# DATA PROVIDED:
'''
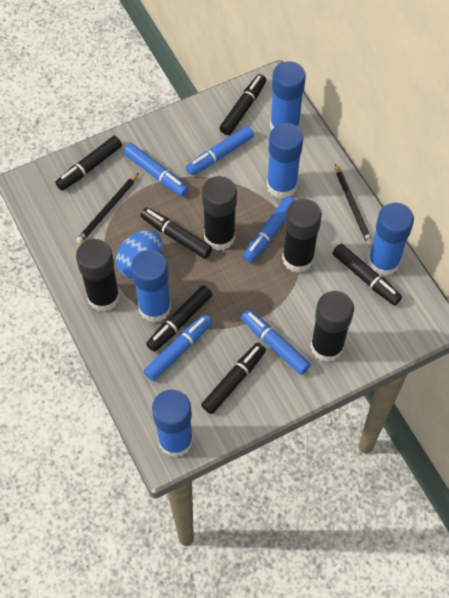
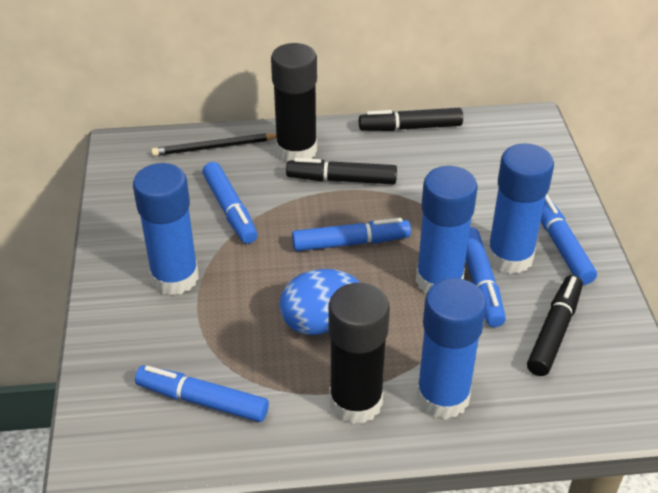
black glue stick: 4 -> 2
black marker: 6 -> 3
black pencil: 2 -> 1
blue glue stick: 5 -> 4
'''
# WHAT NEEDS TO BE DONE:
Print nothing but the lines from the one that contains "black marker: 6 -> 3" to the final line of the data, both included, exactly as they read.

# REPLY TO THE TASK:
black marker: 6 -> 3
black pencil: 2 -> 1
blue glue stick: 5 -> 4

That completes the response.